◆ Assignment ◆
Where the line containing "U102 pin GND: +5V -> GND" appears in the entries below, begin there and output every line through the last, exactly, minus the pictures.

-=-=-=-=-

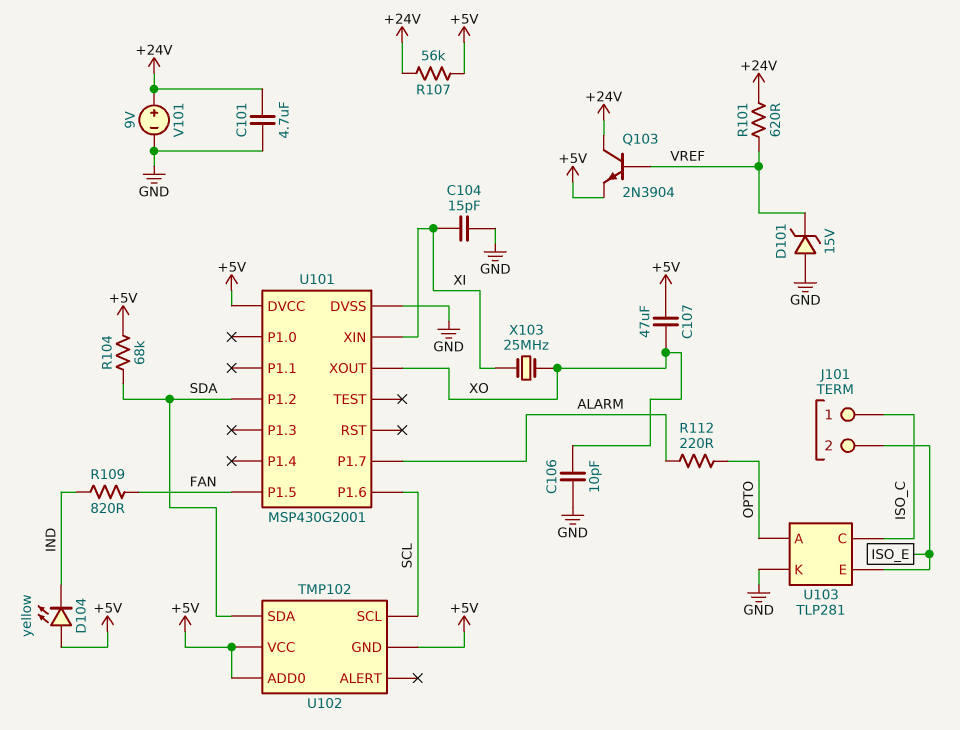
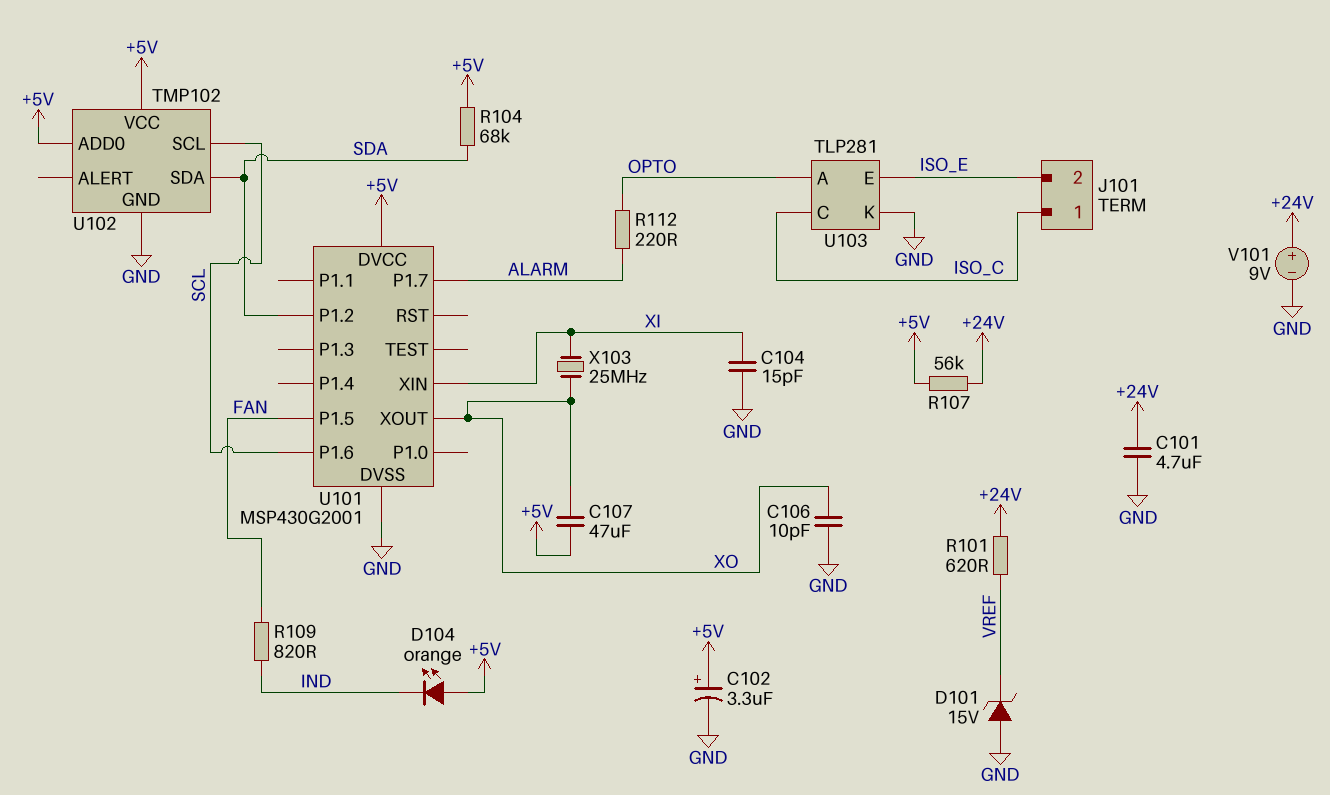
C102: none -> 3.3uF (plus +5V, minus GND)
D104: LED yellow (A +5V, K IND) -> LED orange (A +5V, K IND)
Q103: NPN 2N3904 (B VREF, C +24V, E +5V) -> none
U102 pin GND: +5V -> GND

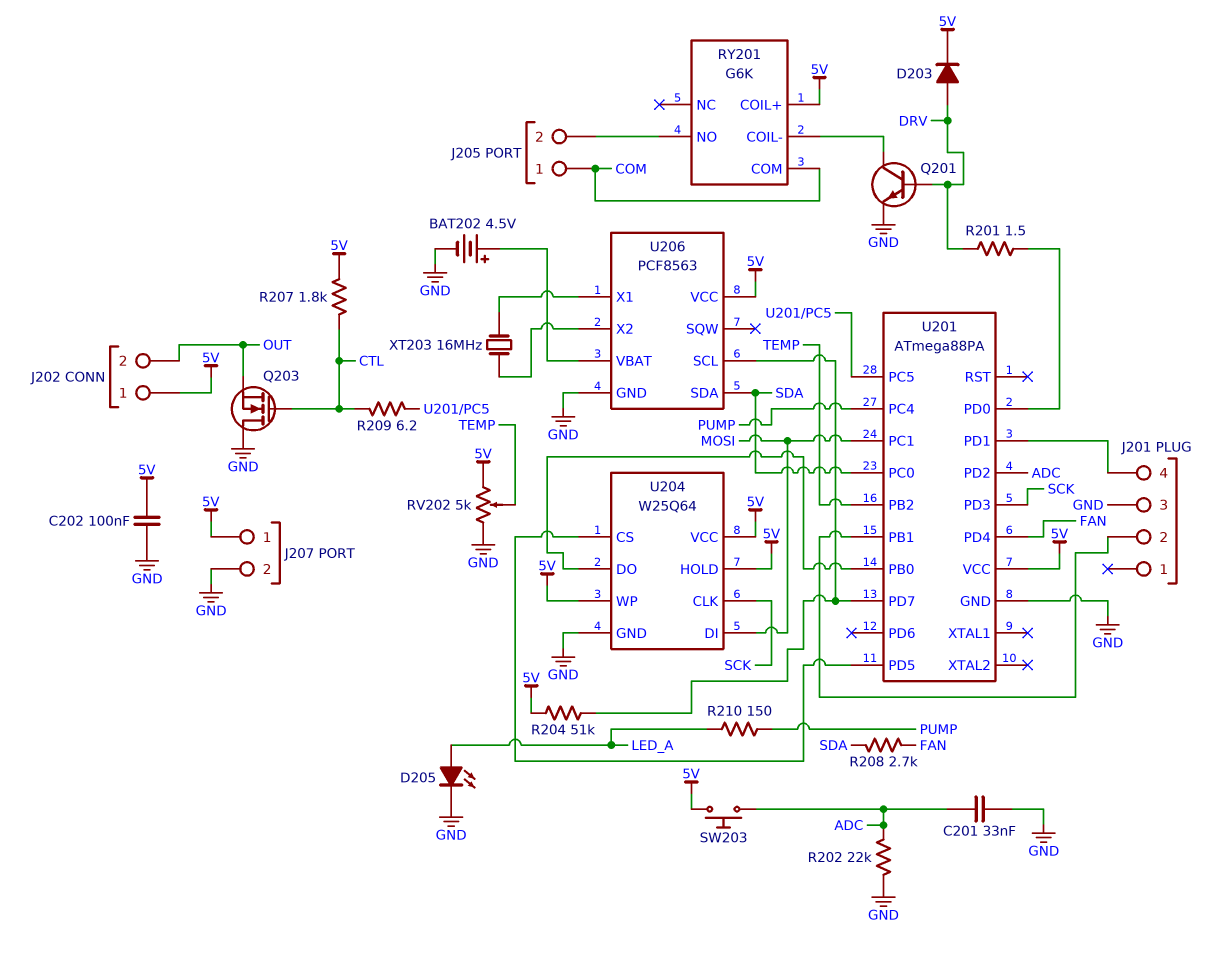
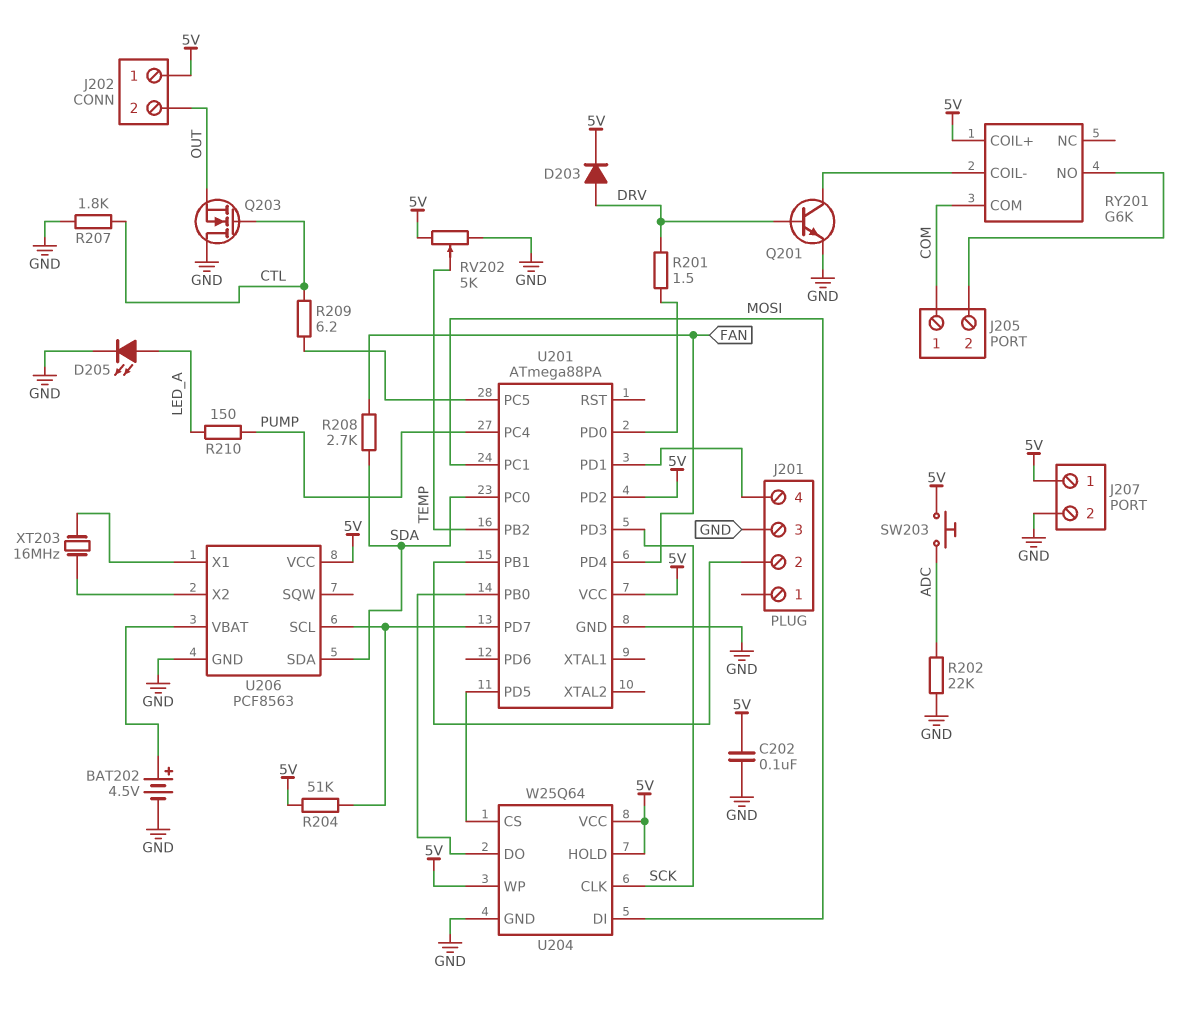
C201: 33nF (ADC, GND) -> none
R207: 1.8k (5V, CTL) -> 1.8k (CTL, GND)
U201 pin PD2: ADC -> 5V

-=-=-=-=-

◆ Answer section ◆
U102 pin GND: +5V -> GND

C201: 33nF (ADC, GND) -> none
R207: 1.8k (5V, CTL) -> 1.8k (CTL, GND)
U201 pin PD2: ADC -> 5V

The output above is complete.